Supplied material -
------------------------------------------------------------

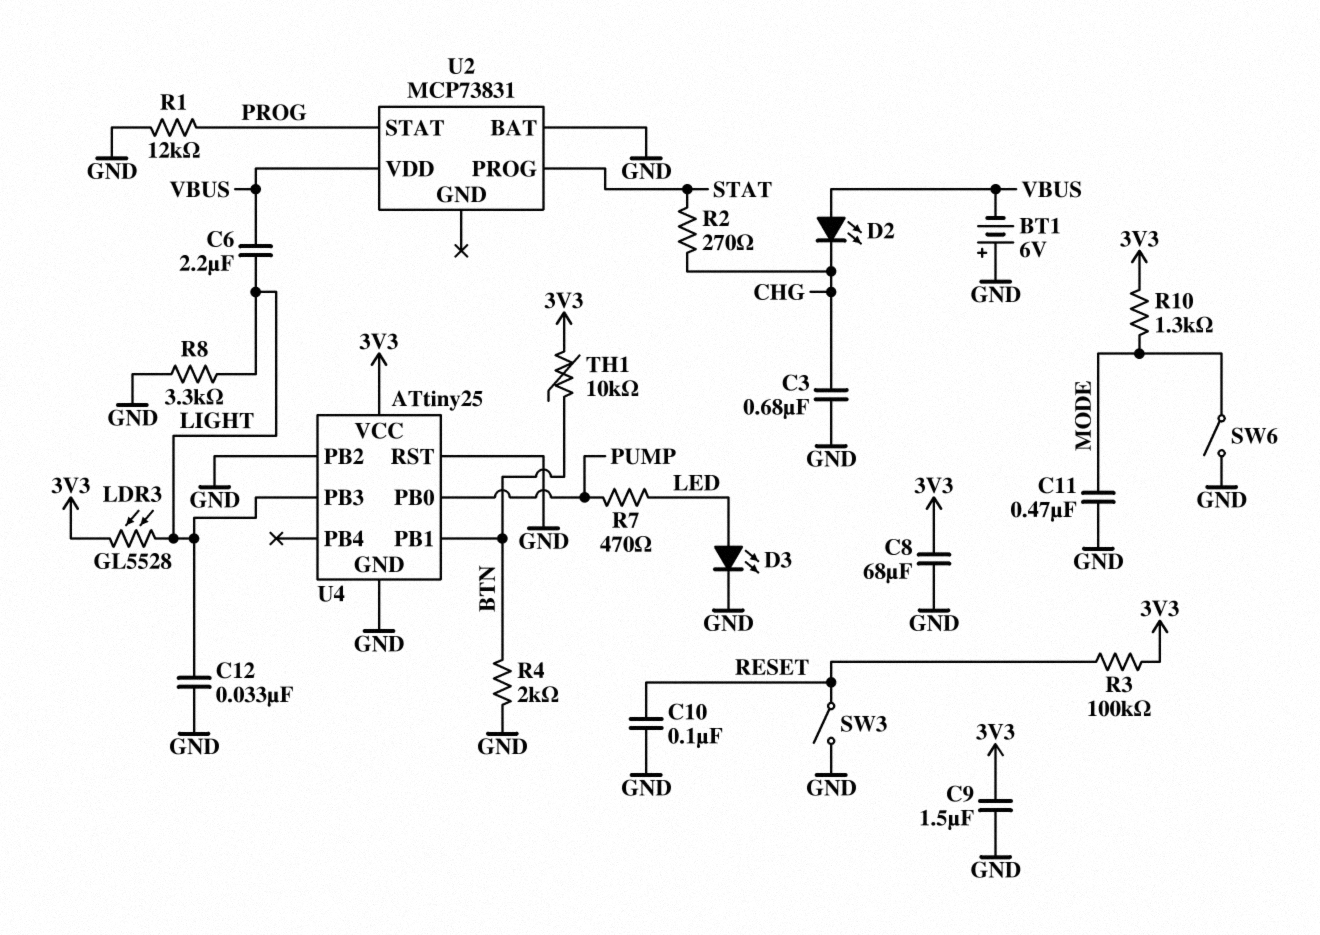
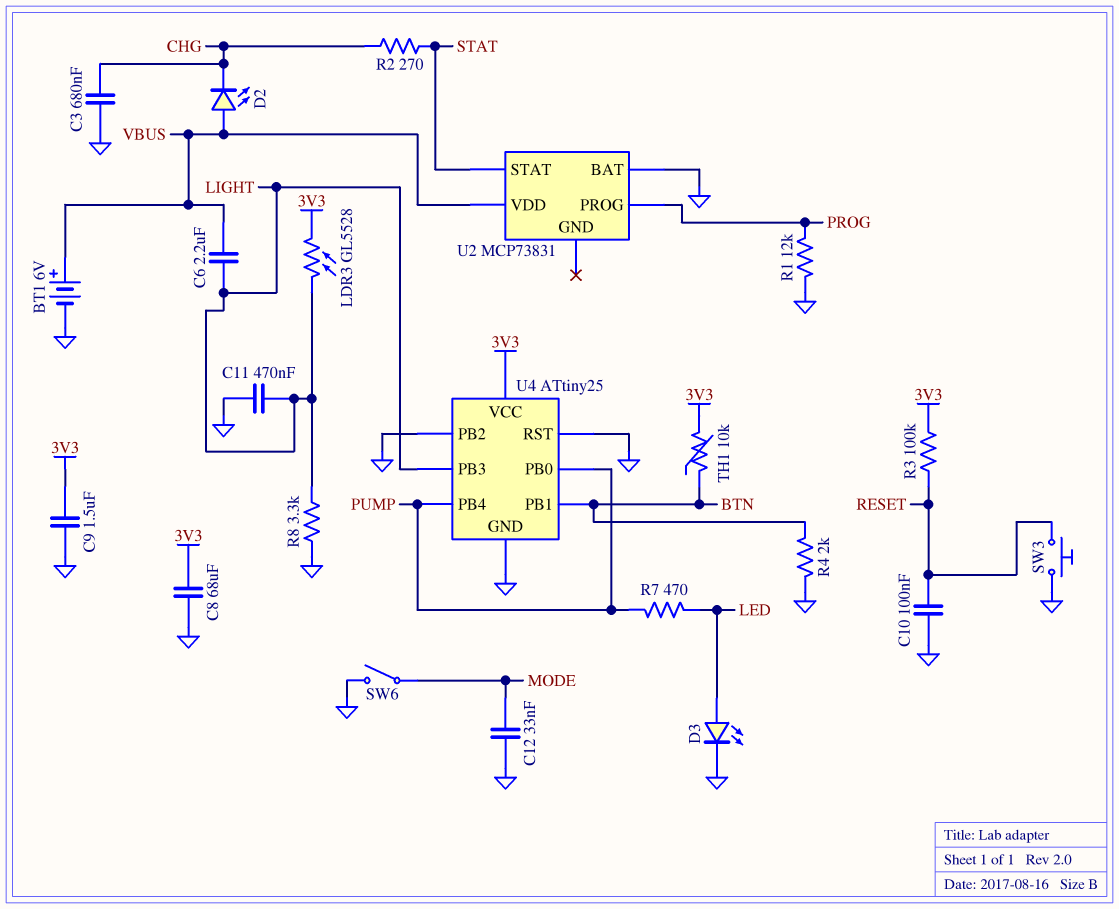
BT1: 6V (plus GND, minus VBUS) -> 6V (plus VBUS, minus GND)
C11: 470nF (GND, MODE) -> 470nF (GND, LIGHT)
C12: 33nF (GND, LIGHT) -> 33nF (GND, MODE)
R10: 1.3k (3V3, MODE) -> none
SW3: switch (GND, RESET) -> button (GND, RESET)
U2 pin PROG: STAT -> PROG
U2 pin STAT: PROG -> STAT
U4 pin PB4: none -> PUMP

------------------------------------------------------------

Task objective -
Each line in the records that carries "none" must be copied out.

Answer section -
R10: 1.3k (3V3, MODE) -> none
U4 pin PB4: none -> PUMP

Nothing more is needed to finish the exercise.